Can you copy out every one of the rows below without changing anything?
Dataset extract start
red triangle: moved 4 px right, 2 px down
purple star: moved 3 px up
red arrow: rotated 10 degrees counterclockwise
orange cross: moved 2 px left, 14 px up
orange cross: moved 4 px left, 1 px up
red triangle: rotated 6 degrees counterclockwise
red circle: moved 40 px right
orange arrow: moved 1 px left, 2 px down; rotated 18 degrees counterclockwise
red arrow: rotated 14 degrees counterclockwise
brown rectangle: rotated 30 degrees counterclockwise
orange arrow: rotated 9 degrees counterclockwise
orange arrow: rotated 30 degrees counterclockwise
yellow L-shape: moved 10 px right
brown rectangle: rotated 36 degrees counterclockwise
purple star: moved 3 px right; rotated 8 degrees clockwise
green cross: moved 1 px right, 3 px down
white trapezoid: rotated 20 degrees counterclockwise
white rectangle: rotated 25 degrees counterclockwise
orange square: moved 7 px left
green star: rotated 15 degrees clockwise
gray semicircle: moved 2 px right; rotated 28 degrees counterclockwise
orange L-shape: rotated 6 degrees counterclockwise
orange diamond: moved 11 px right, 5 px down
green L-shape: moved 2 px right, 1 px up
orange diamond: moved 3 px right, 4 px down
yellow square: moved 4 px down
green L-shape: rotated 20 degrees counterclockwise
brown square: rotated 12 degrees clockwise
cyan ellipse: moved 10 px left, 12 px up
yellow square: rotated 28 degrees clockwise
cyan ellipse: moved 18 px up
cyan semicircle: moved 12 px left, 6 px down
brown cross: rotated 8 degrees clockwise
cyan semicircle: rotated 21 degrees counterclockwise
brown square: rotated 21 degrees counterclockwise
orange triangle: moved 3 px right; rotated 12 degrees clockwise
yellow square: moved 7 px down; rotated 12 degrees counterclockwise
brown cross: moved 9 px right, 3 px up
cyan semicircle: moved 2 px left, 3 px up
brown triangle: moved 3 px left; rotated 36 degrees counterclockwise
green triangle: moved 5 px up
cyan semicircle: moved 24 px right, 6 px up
Dataset extract end
§ Problem solution
red triangle: moved 4 px right, 2 px down
purple star: moved 3 px up
red arrow: rotated 10 degrees counterclockwise
orange cross: moved 2 px left, 14 px up
orange cross: moved 4 px left, 1 px up
red triangle: rotated 6 degrees counterclockwise
red circle: moved 40 px right
orange arrow: moved 1 px left, 2 px down; rotated 18 degrees counterclockwise
red arrow: rotated 14 degrees counterclockwise
brown rectangle: rotated 30 degrees counterclockwise
orange arrow: rotated 9 degrees counterclockwise
orange arrow: rotated 30 degrees counterclockwise
yellow L-shape: moved 10 px right
brown rectangle: rotated 36 degrees counterclockwise
purple star: moved 3 px right; rotated 8 degrees clockwise
green cross: moved 1 px right, 3 px down
white trapezoid: rotated 20 degrees counterclockwise
white rectangle: rotated 25 degrees counterclockwise
orange square: moved 7 px left
green star: rotated 15 degrees clockwise
gray semicircle: moved 2 px right; rotated 28 degrees counterclockwise
orange L-shape: rotated 6 degrees counterclockwise
orange diamond: moved 11 px right, 5 px down
green L-shape: moved 2 px right, 1 px up
orange diamond: moved 3 px right, 4 px down
yellow square: moved 4 px down
green L-shape: rotated 20 degrees counterclockwise
brown square: rotated 12 degrees clockwise
cyan ellipse: moved 10 px left, 12 px up
yellow square: rotated 28 degrees clockwise
cyan ellipse: moved 18 px up
cyan semicircle: moved 12 px left, 6 px down
brown cross: rotated 8 degrees clockwise
cyan semicircle: rotated 21 degrees counterclockwise
brown square: rotated 21 degrees counterclockwise
orange triangle: moved 3 px right; rotated 12 degrees clockwise
yellow square: moved 7 px down; rotated 12 degrees counterclockwise
brown cross: moved 9 px right, 3 px up
cyan semicircle: moved 2 px left, 3 px up
brown triangle: moved 3 px left; rotated 36 degrees counterclockwise
green triangle: moved 5 px up
cyan semicircle: moved 24 px right, 6 px up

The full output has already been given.